* [About this task]
Leave the pictures out and restate every line below exactly.
Top of Material shown
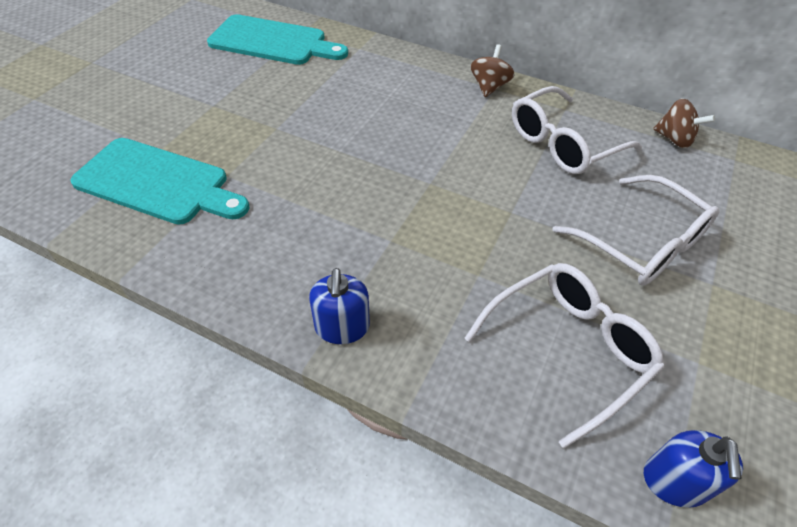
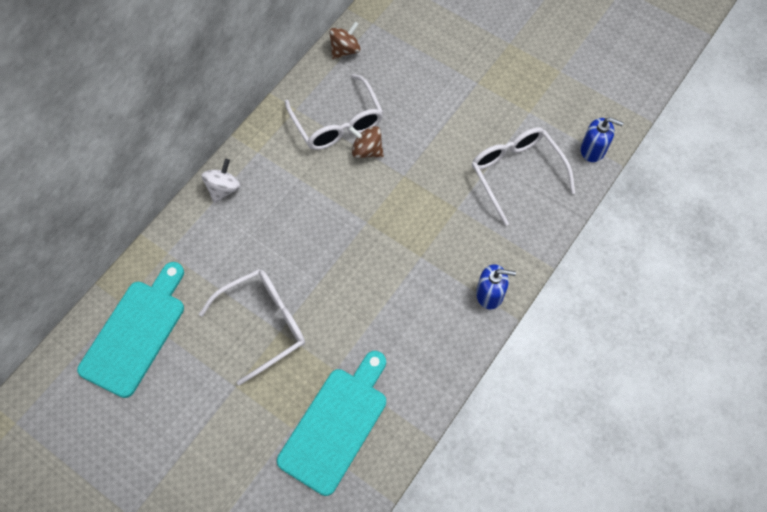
camera: 80 degrees left, 15 degrees up
(440, 72) = (223, 189): none -> white spinning top
(489, 87) = (254, 156): brown spinning top -> brown spinning top (367, 150)
(641, 243) = (441, 108): white glasses -> white glasses (263, 324)

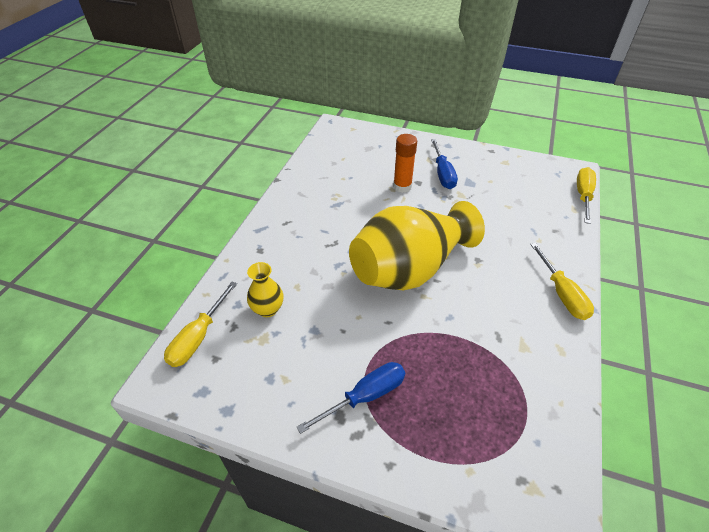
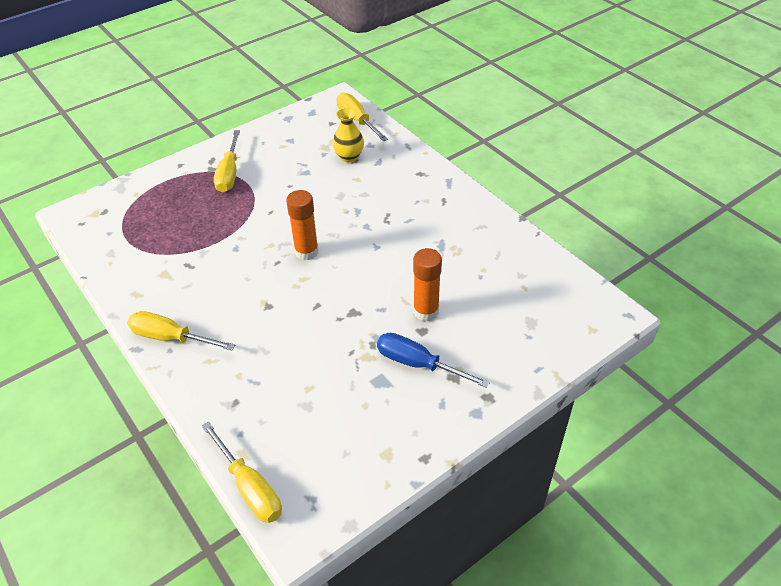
camera: 125 degrees right, 0 degrees up
(365, 396) = (229, 173): blue screwdriver -> yellow screwdriver
(410, 269) = (306, 251): yellow vase -> orange glue stick

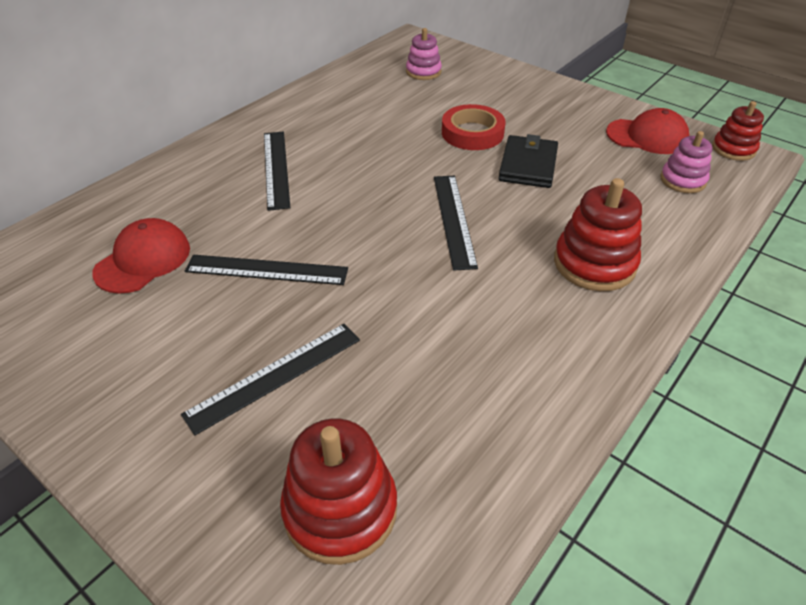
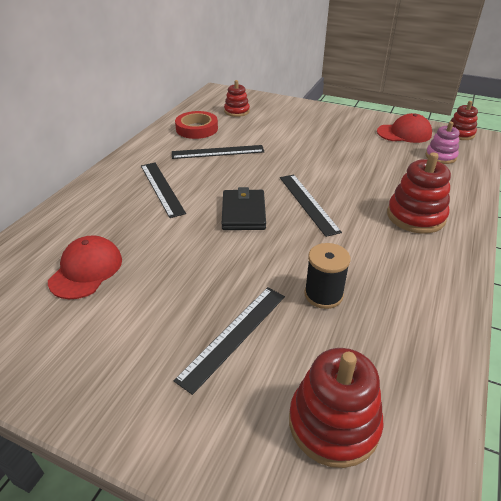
camera: 15 degrees left, 5 degrees down
(266, 270) = (189, 260): black ruler -> black ruler (218, 152)
(410, 347) = (323, 295): none -> black spool
(423, 72) = (237, 111): pink stacking toy -> red stacking toy
(472, 133) = (291, 146): red tape -> red tape (197, 129)
(528, 165) = (338, 161): black wallet -> black wallet (243, 212)

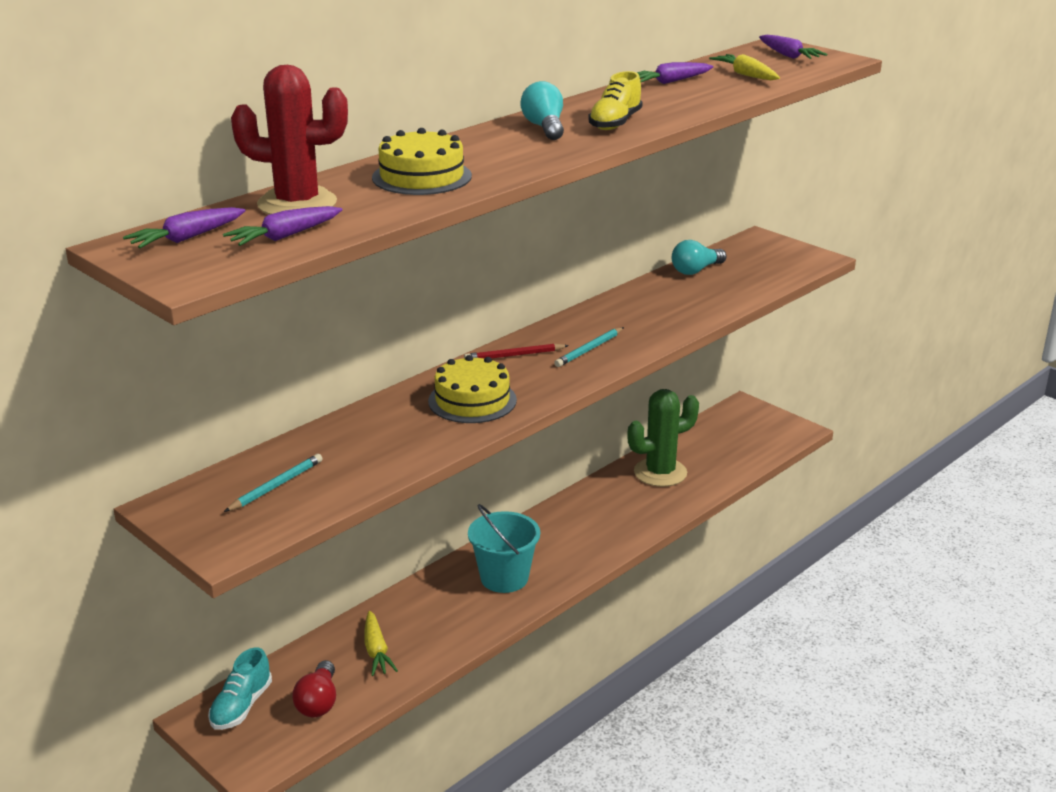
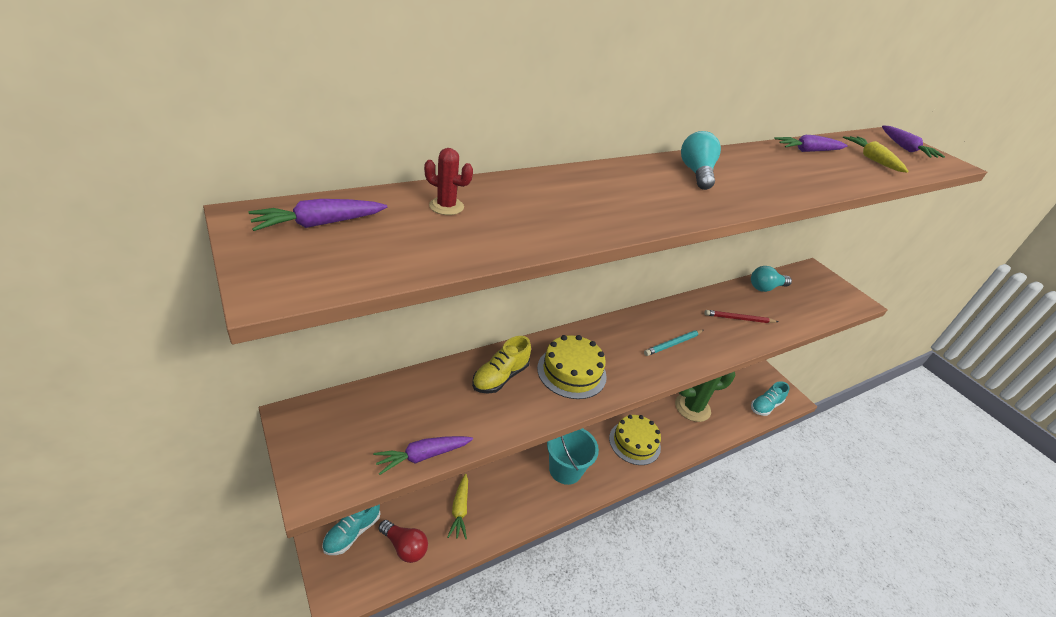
camera: 10 degrees right, 10 degrees up
(276, 486) = (390, 421): turquoise pencil -> none
(285, 236) = (411, 247): purple carrot -> purple carrot (423, 456)
(297, 204) = (446, 206): red cactus -> red cactus, size x0.45
(318, 702) = (404, 546): red light bulb -> red light bulb turned 75 degrees counterclockwise
(422, 177) = (573, 203): yellow cake -> yellow cake (634, 442)
(514, 355) = (615, 333): red pencil -> red pencil (739, 319)
(615, 123) = (759, 184): yellow shoe -> yellow shoe (500, 377)
(761, 447) = (765, 406): none -> turquoise shoe

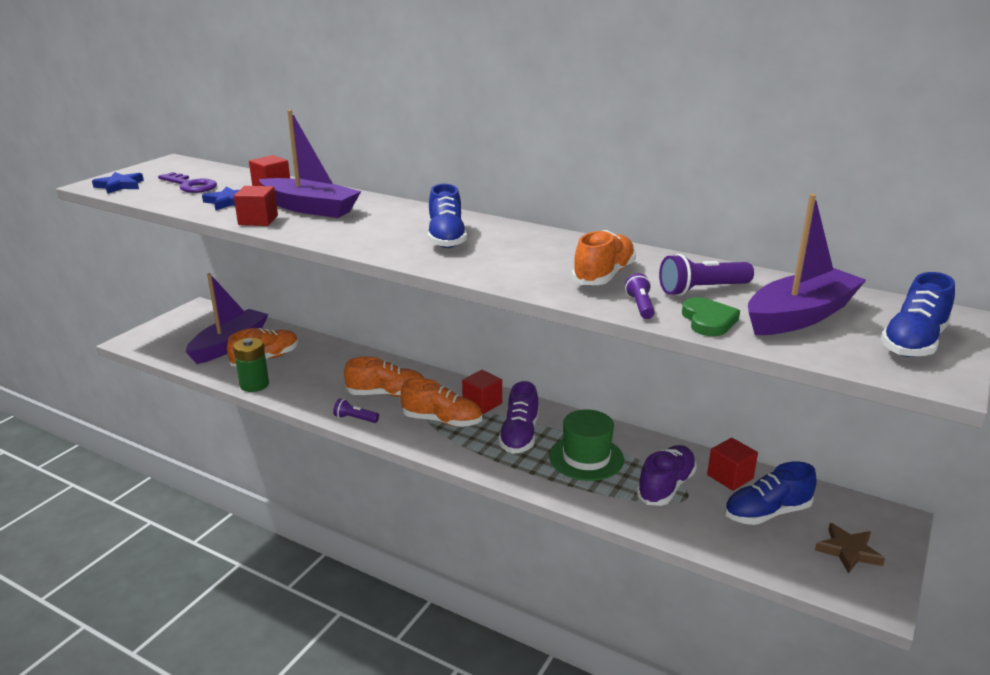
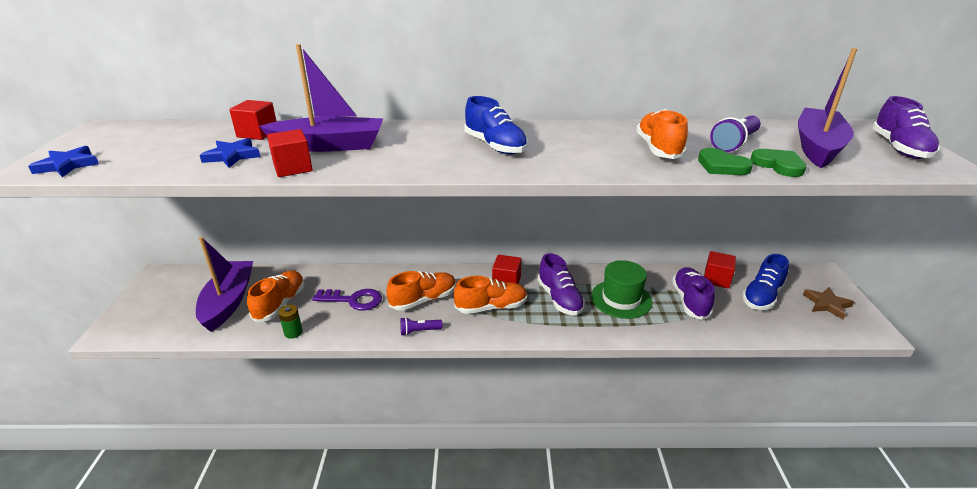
camera: 30 degrees left, 5 degrees up
(190, 185) = (160, 148): purple key -> purple key (353, 300)
(254, 385) = (293, 332): green battery -> green battery, size x0.62
(640, 306) = (721, 166): purple flashlight -> green heart
(913, 342) = (899, 148): blue shoe -> purple shoe

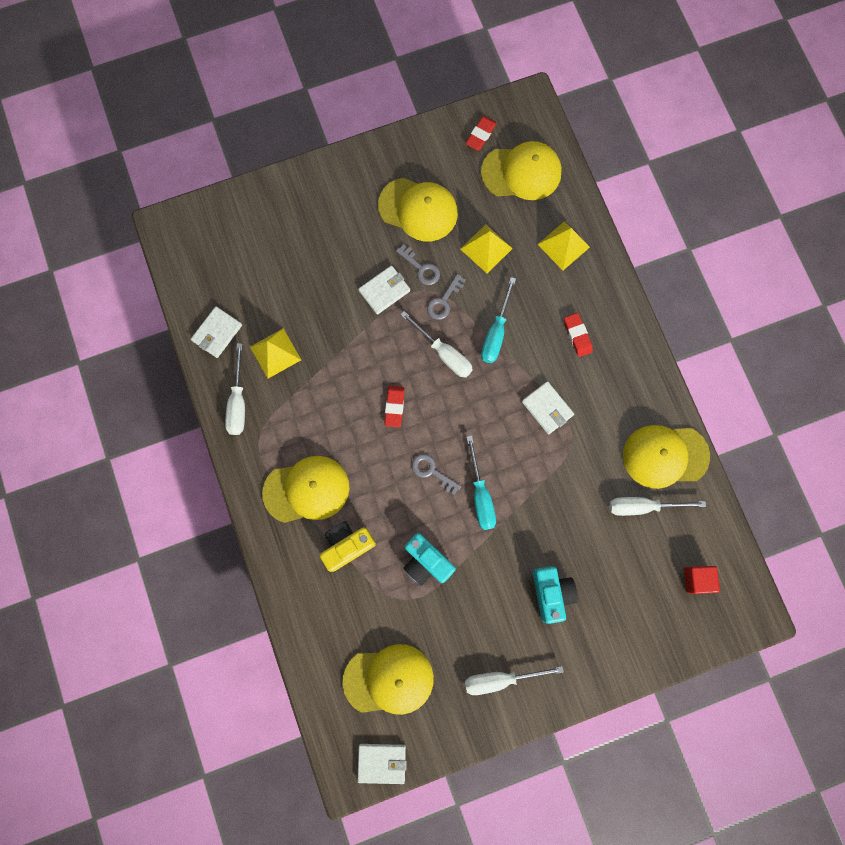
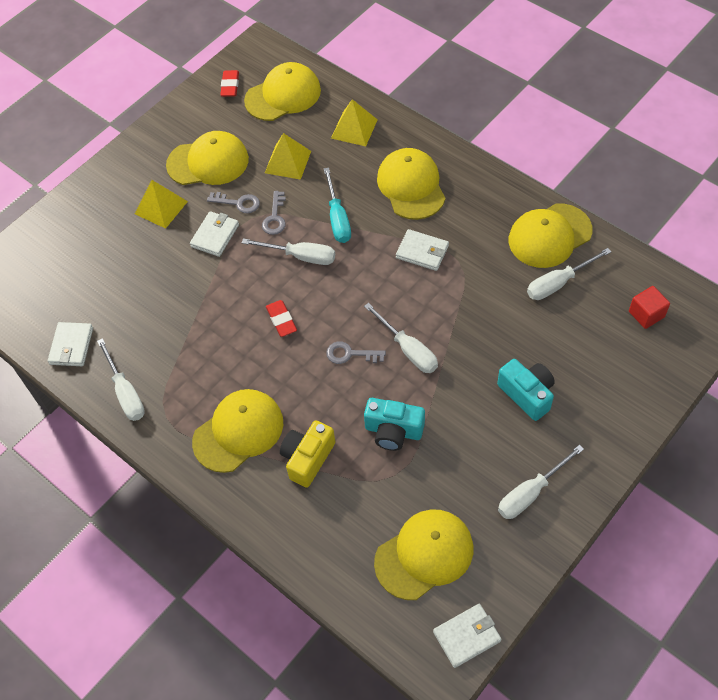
camera: 25 degrees left, 20 degrees down
(275, 353) = (139, 334): yellow pyramid -> yellow pyramid (161, 207)
(480, 495) = (408, 349): turquoise screwdriver -> white screwdriver
(577, 336) = (411, 186): red eraser -> yellow cap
Bottom of Material shown
* [Result for this task]
camera: 80 degrees left, 15 degrees up
(440, 72) = (223, 189): none -> white spinning top
(489, 87) = (254, 156): brown spinning top -> brown spinning top (367, 150)
(641, 243) = (441, 108): white glasses -> white glasses (263, 324)

camera: 125 degrees right, 0 degrees up
(365, 396) = (229, 173): blue screwdriver -> yellow screwdriver
(410, 269) = (306, 251): yellow vase -> orange glue stick

camera: 15 degrees left, 5 degrees down
(266, 270) = (189, 260): black ruler -> black ruler (218, 152)
(410, 347) = (323, 295): none -> black spool
(423, 72) = (237, 111): pink stacking toy -> red stacking toy
(472, 133) = (291, 146): red tape -> red tape (197, 129)
(528, 165) = (338, 161): black wallet -> black wallet (243, 212)

camera: 10 degrees right, 10 degrees up
(276, 486) = (390, 421): turquoise pencil -> none
(285, 236) = (411, 247): purple carrot -> purple carrot (423, 456)
(297, 204) = (446, 206): red cactus -> red cactus, size x0.45
(318, 702) = (404, 546): red light bulb -> red light bulb turned 75 degrees counterclockwise
(422, 177) = (573, 203): yellow cake -> yellow cake (634, 442)
(514, 355) = (615, 333): red pencil -> red pencil (739, 319)
(615, 123) = (759, 184): yellow shoe -> yellow shoe (500, 377)
(761, 447) = (765, 406): none -> turquoise shoe

camera: 30 degrees left, 5 degrees up
(190, 185) = (160, 148): purple key -> purple key (353, 300)
(254, 385) = (293, 332): green battery -> green battery, size x0.62
(640, 306) = (721, 166): purple flashlight -> green heart
(913, 342) = (899, 148): blue shoe -> purple shoe

camera: 25 degrees left, 20 degrees down
(275, 353) = (139, 334): yellow pyramid -> yellow pyramid (161, 207)
(480, 495) = (408, 349): turquoise screwdriver -> white screwdriver
(577, 336) = (411, 186): red eraser -> yellow cap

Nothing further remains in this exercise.